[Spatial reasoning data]
####
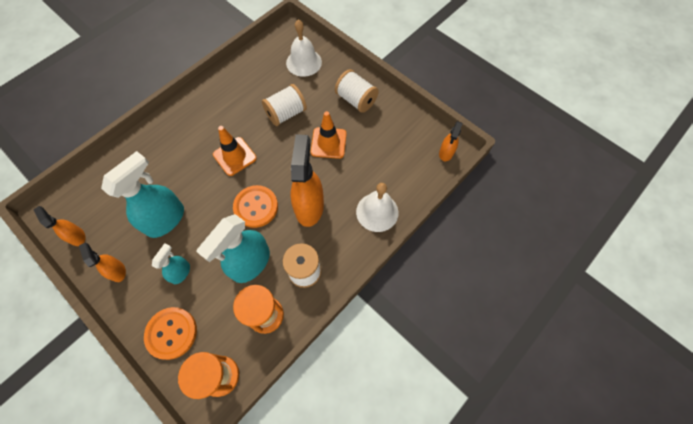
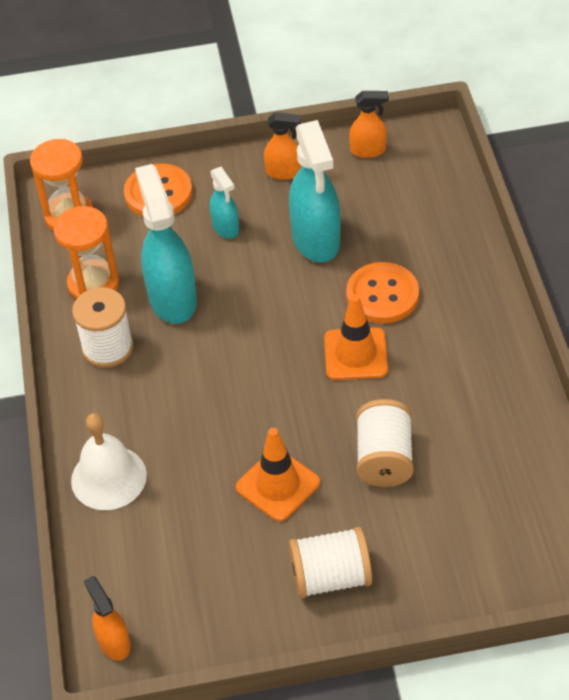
camera: 130 degrees right, 15 degrees down
(256, 207) = (248, 340): orange button -> orange button (382, 295)
(304, 62) = (481, 545): white bell -> none
(309, 206) = (193, 401): orange spray bottle -> none

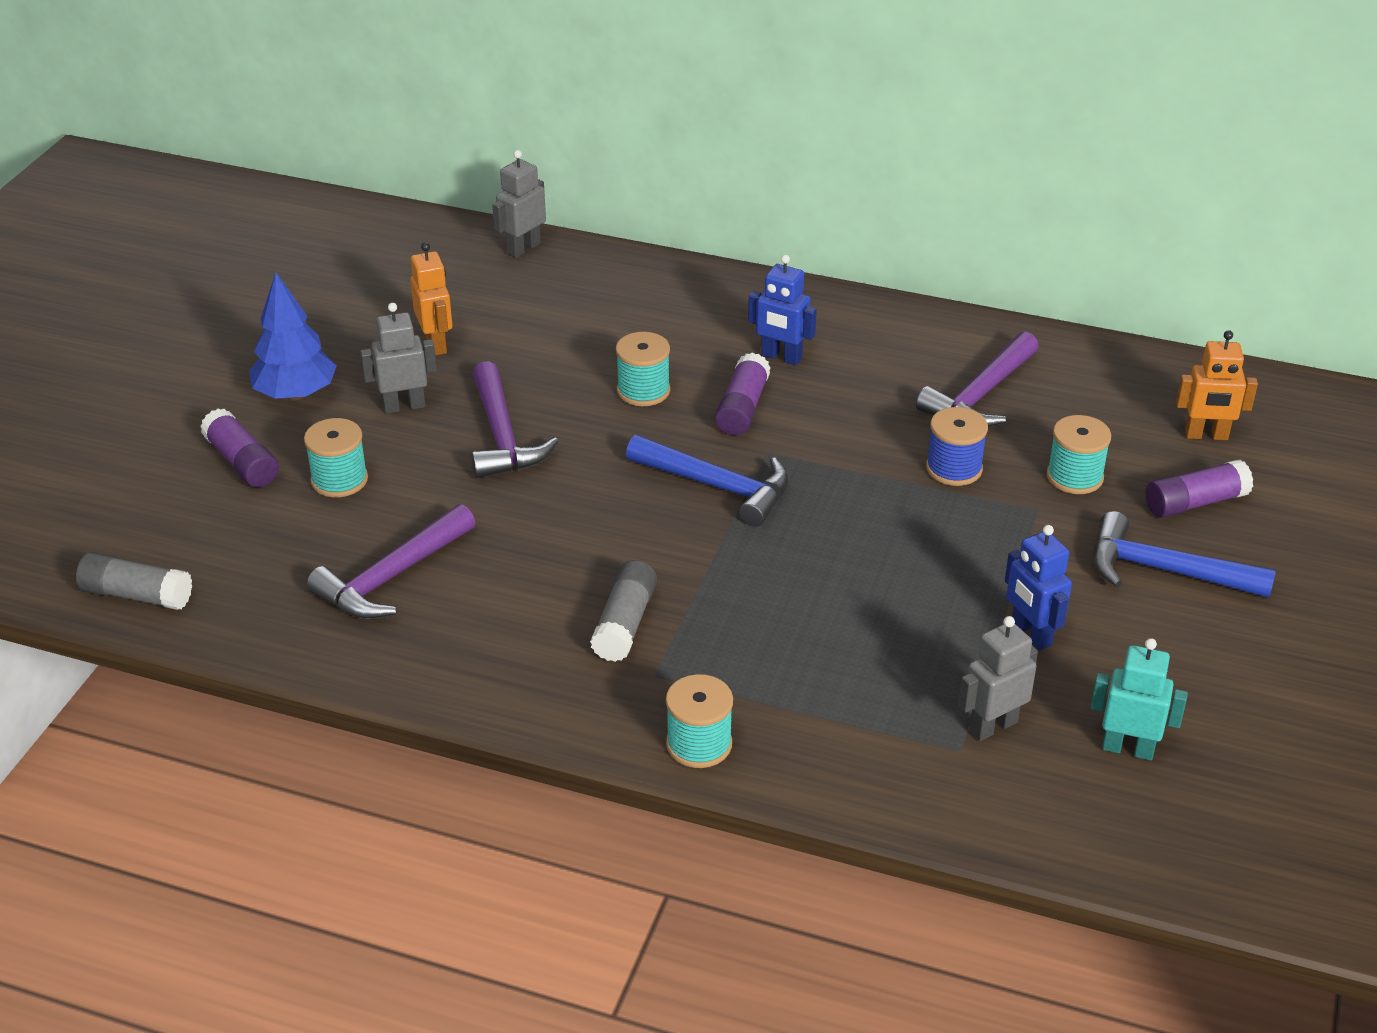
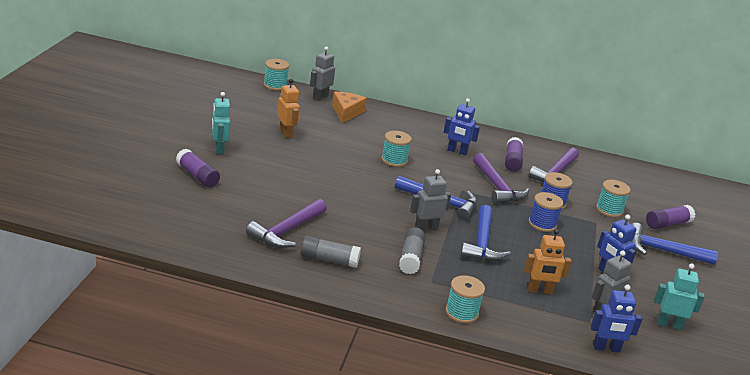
camera: 10 degrees left, 10 degrees down
(137, 595) = (153, 231): grey glue stick -> grey glue stick (329, 260)
(296, 394) = (219, 149): blue tree -> turquoise robot
(339, 480) = (250, 187): turquoise spool -> turquoise spool (275, 85)
(404, 406) = (276, 158): grey robot -> grey robot (426, 228)
(502, 436) = (328, 174): purple hammer -> purple hammer (497, 187)
(570, 280) = (346, 112): none -> orange cheese
(742, 408) = (444, 171): purple glue stick -> purple glue stick (512, 161)
(780, 577) = (482, 243): none -> blue hammer
(919, 522) = (542, 224): none -> blue spool
(977, 812) = (606, 348): none -> blue robot
(1206, 435) = (664, 197): orange robot -> orange robot (540, 290)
####
REQUIRED WORK
Reproduce each line from the data that has "blue" in it.

RESPONSE
(296, 394) = (219, 149): blue tree -> turquoise robot
(780, 577) = (482, 243): none -> blue hammer
(919, 522) = (542, 224): none -> blue spool
(977, 812) = (606, 348): none -> blue robot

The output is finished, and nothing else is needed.